Will you write out, word for word, every line from the one with "TR102: NPN S8050" to the final line of the data below, with the pictures left out?

Records from a dataset:

====

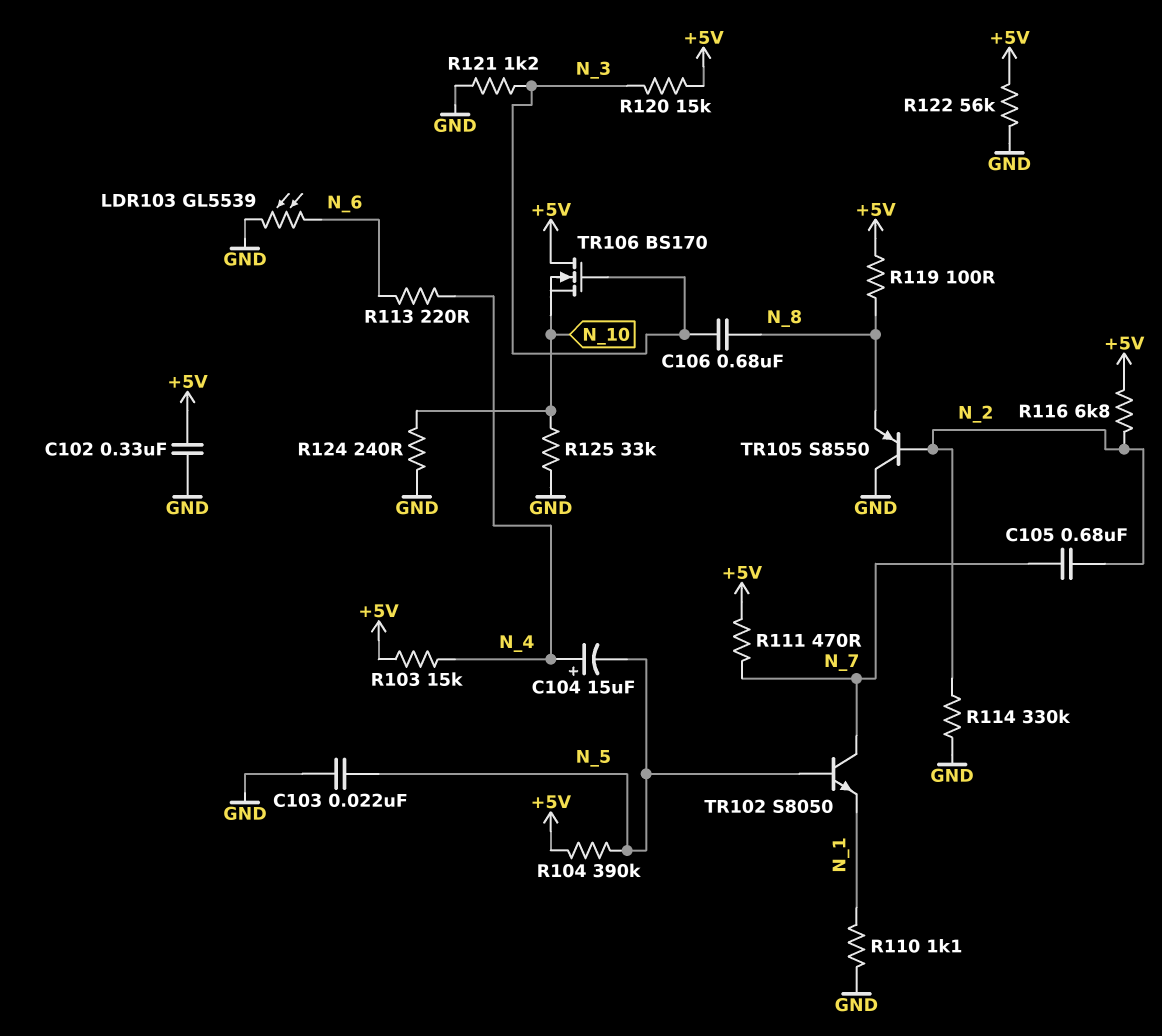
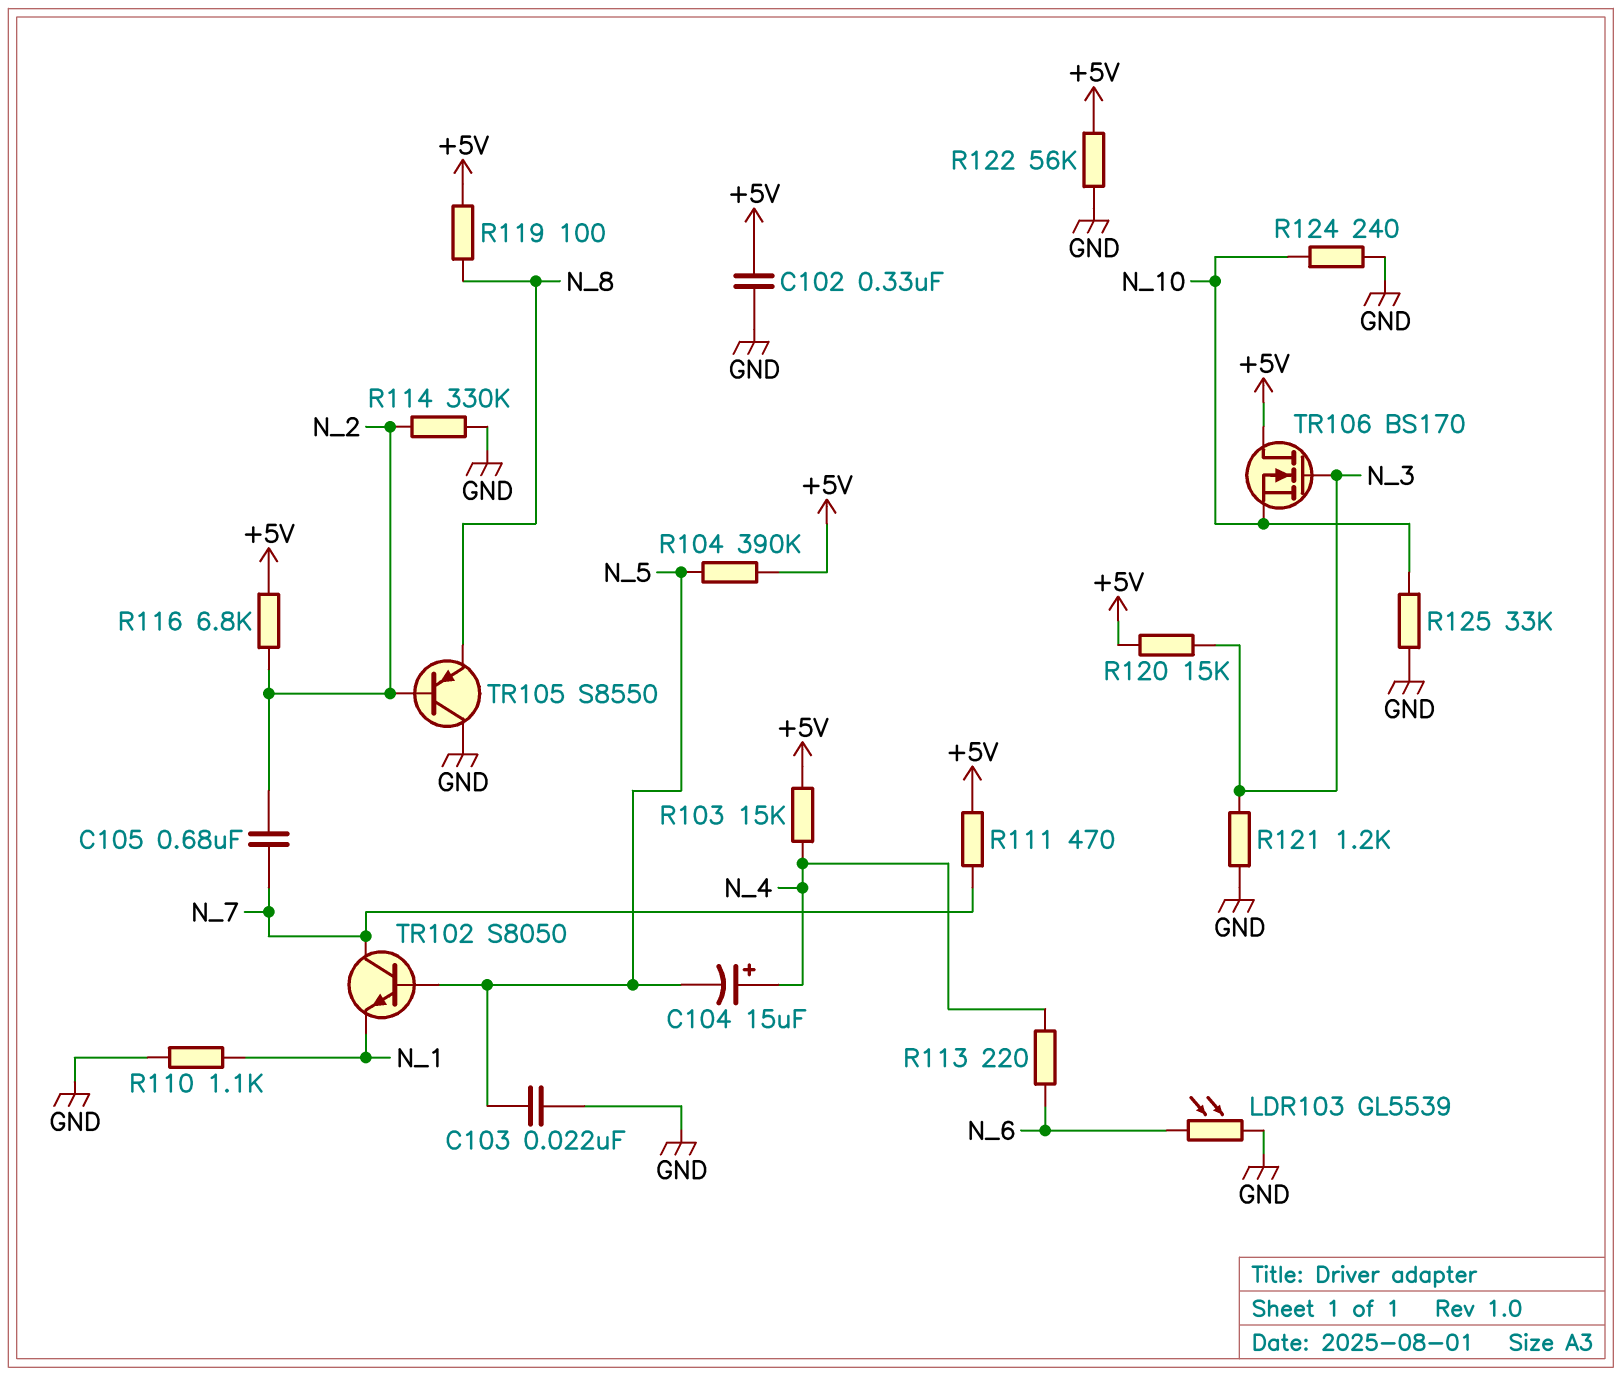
C106: 680nF (N_3, N_8) -> none

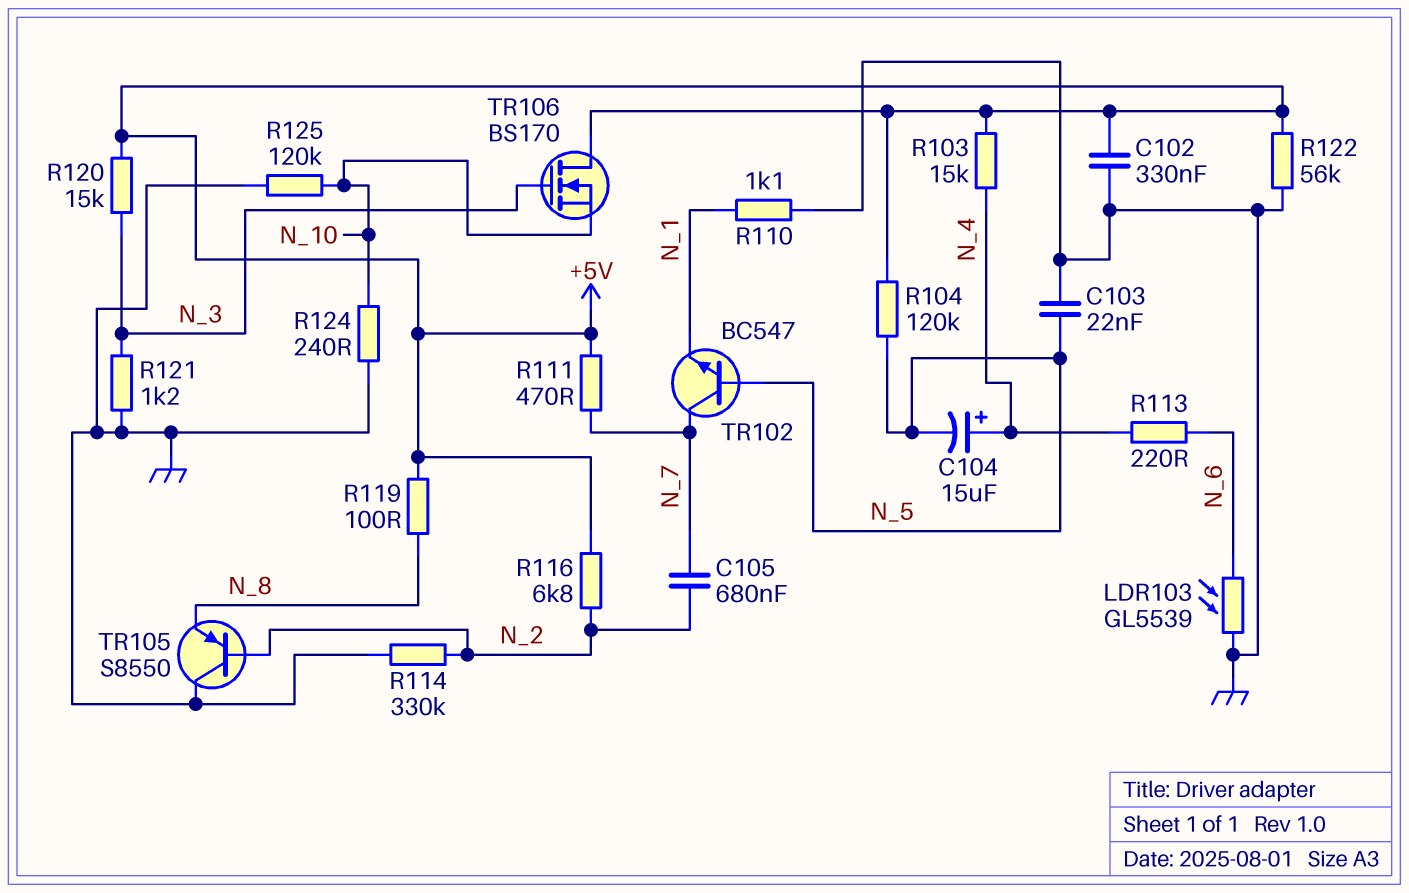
R104: 390k (+5V, N_5) -> 120k (+5V, N_5)
R125: 33k (GND, N_10) -> 120k (GND, N_10)
TR102: NPN S8050 (B N_5, C N_7, E N_1) -> NPN BC547 (B N_5, C N_7, E N_1)

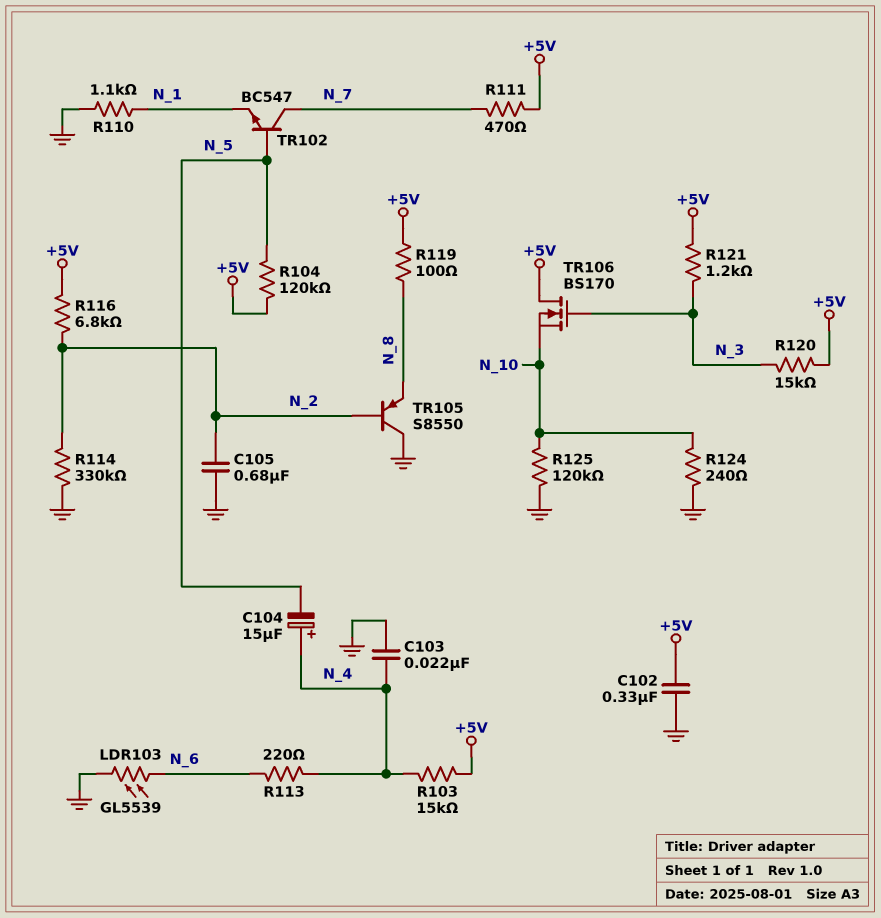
C103: 22nF (GND, N_5) -> 22nF (GND, N_4)
C105: 680nF (N_2, N_7) -> 680nF (GND, N_2)
R121: 1.2k (GND, N_3) -> 1.2k (+5V, N_3)
R122: 56k (+5V, GND) -> none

====

Solution:
TR102: NPN S8050 (B N_5, C N_7, E N_1) -> NPN BC547 (B N_5, C N_7, E N_1)

C103: 22nF (GND, N_5) -> 22nF (GND, N_4)
C105: 680nF (N_2, N_7) -> 680nF (GND, N_2)
R121: 1.2k (GND, N_3) -> 1.2k (+5V, N_3)
R122: 56k (+5V, GND) -> none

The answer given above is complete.